_Supplied records_:
◇ ◇ ◇ ◇ ◇

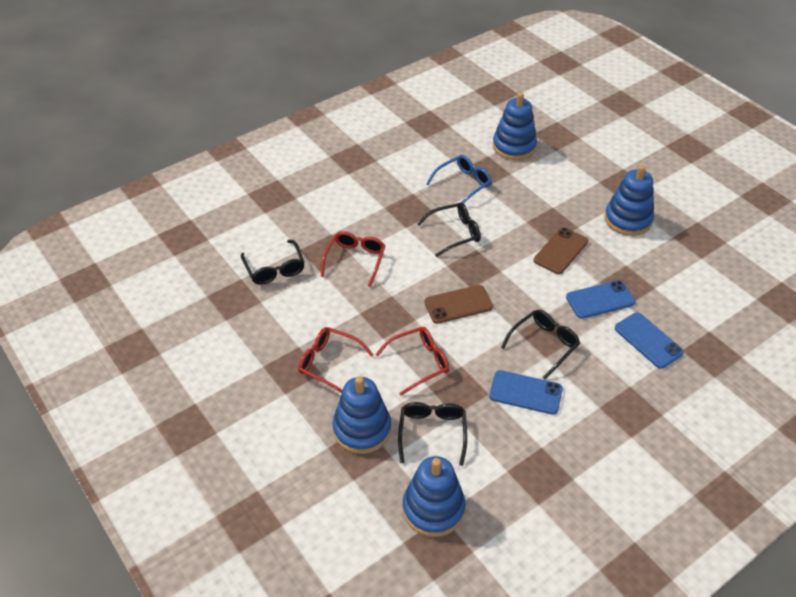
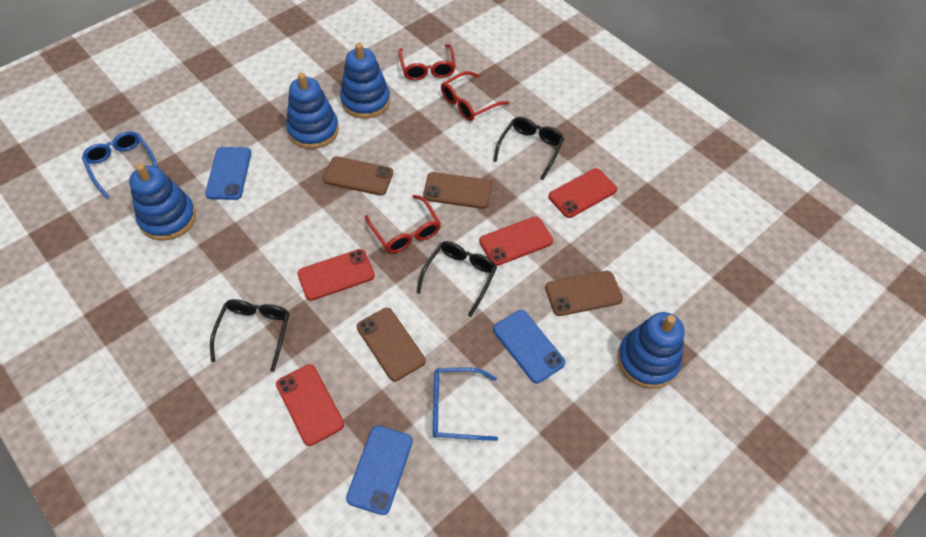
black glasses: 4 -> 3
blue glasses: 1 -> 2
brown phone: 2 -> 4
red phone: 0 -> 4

◇ ◇ ◇ ◇ ◇

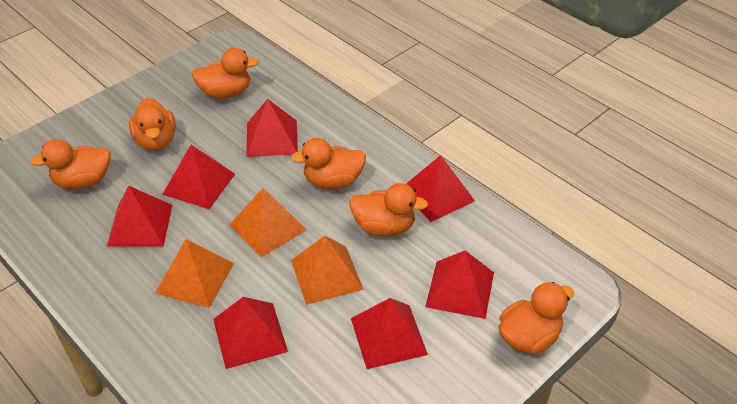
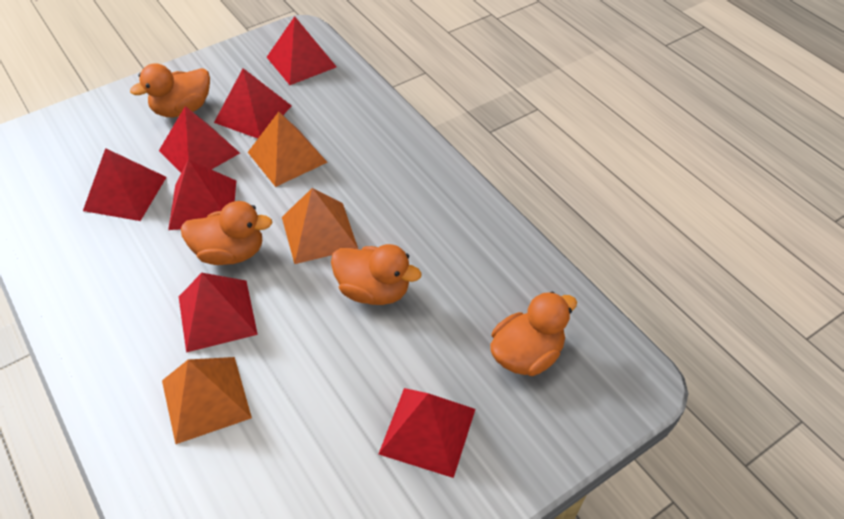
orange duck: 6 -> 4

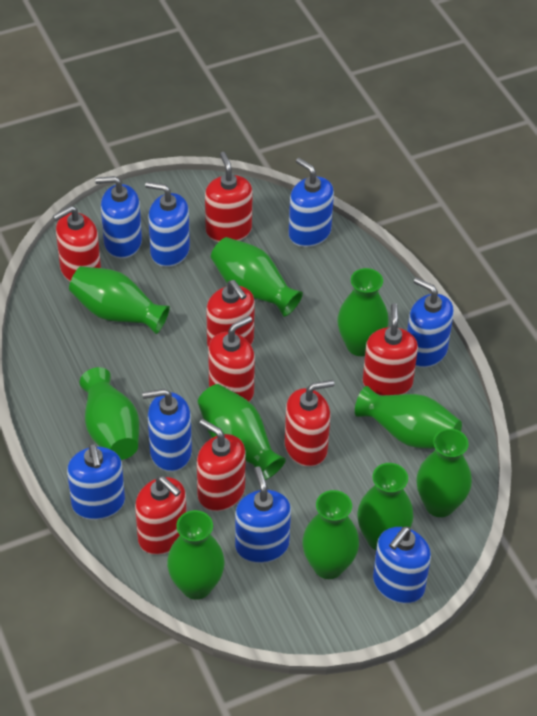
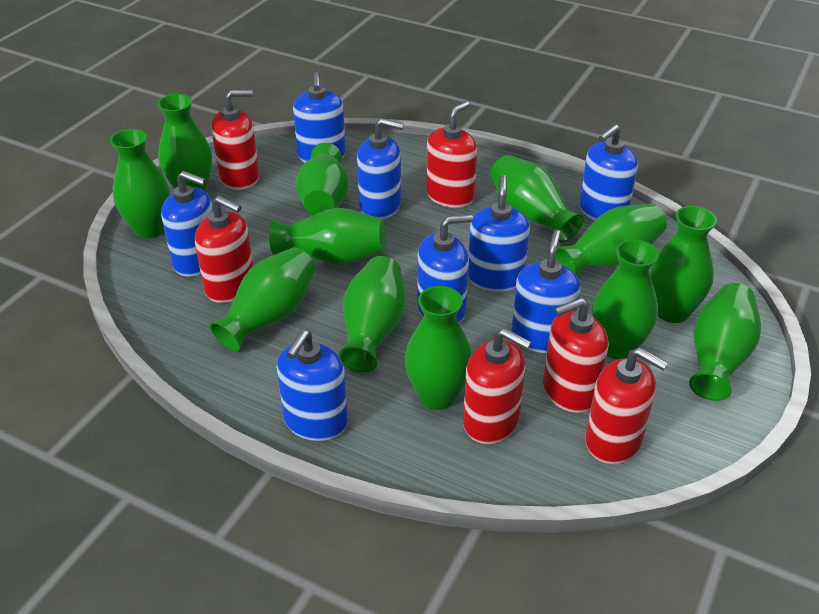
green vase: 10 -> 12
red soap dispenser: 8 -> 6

◇ ◇ ◇ ◇ ◇

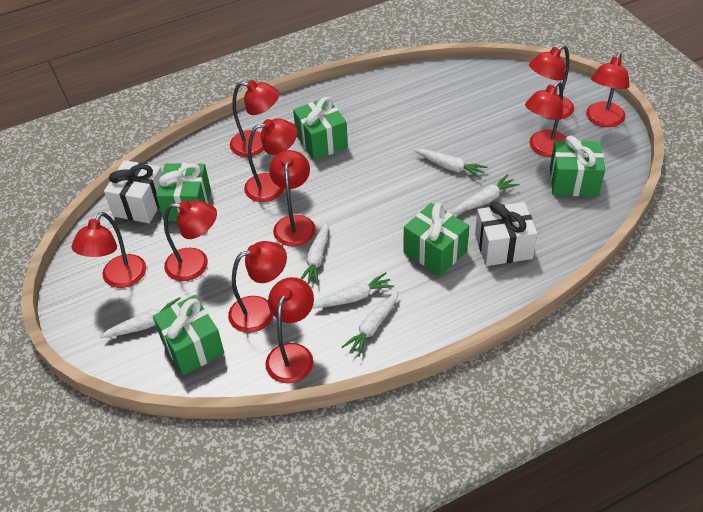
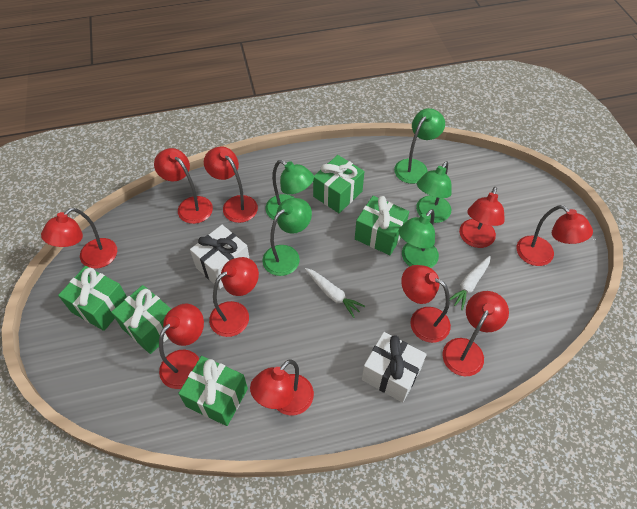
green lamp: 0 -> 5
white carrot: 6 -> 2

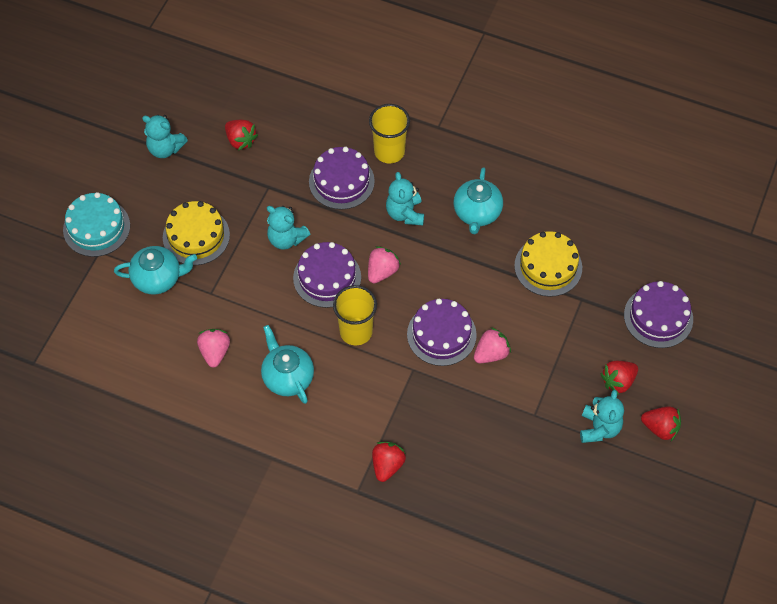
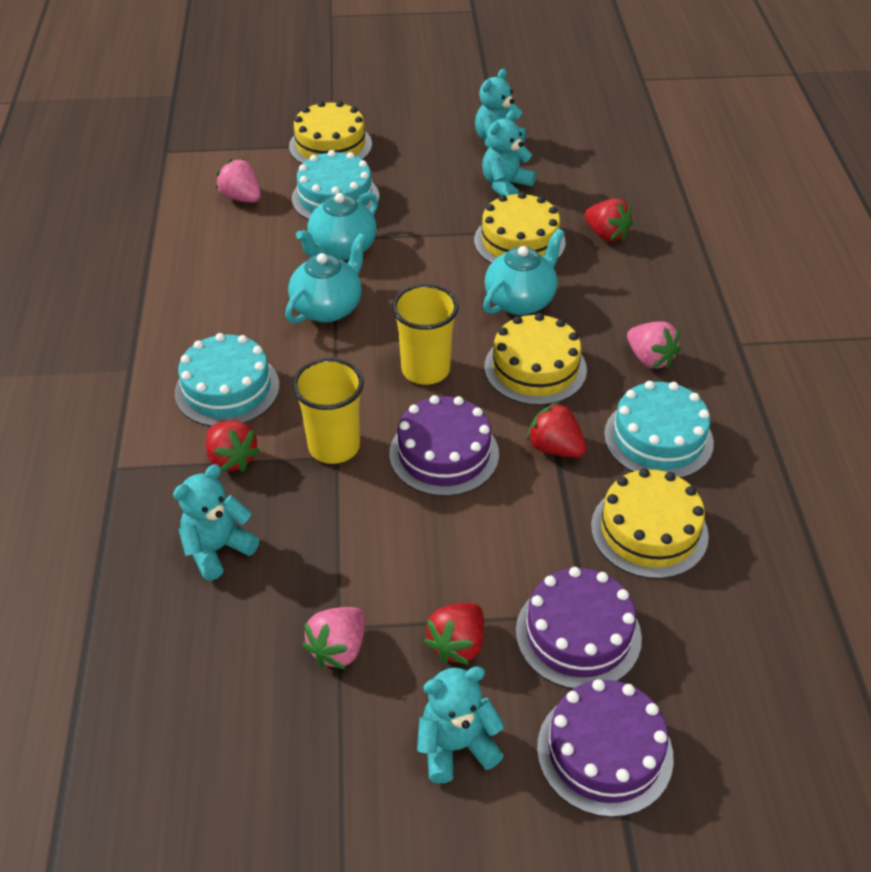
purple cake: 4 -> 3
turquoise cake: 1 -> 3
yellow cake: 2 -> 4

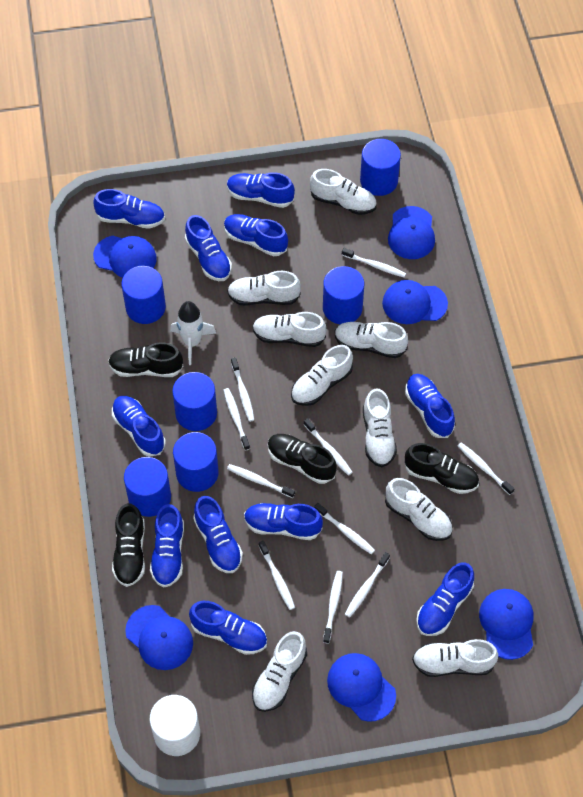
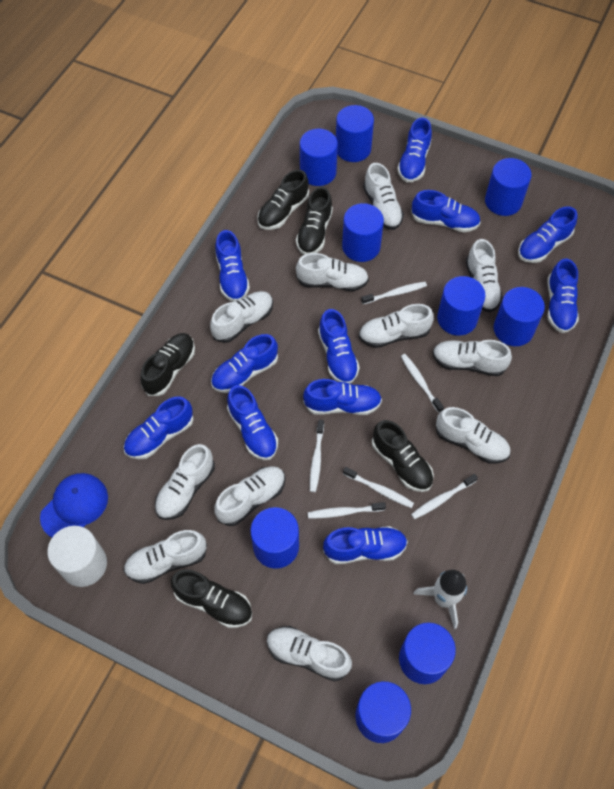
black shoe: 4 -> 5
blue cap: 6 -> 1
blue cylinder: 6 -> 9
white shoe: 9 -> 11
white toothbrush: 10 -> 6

◇ ◇ ◇ ◇ ◇

_Task details_:
Give again the lines of the listing above that run from the one with "white carrot: 6 -> 2" up to and including the one with "white toothbrush: 10 -> 6". Keep them exact and omit the pictures.

_Written solution_:
white carrot: 6 -> 2

purple cake: 4 -> 3
turquoise cake: 1 -> 3
yellow cake: 2 -> 4

black shoe: 4 -> 5
blue cap: 6 -> 1
blue cylinder: 6 -> 9
white shoe: 9 -> 11
white toothbrush: 10 -> 6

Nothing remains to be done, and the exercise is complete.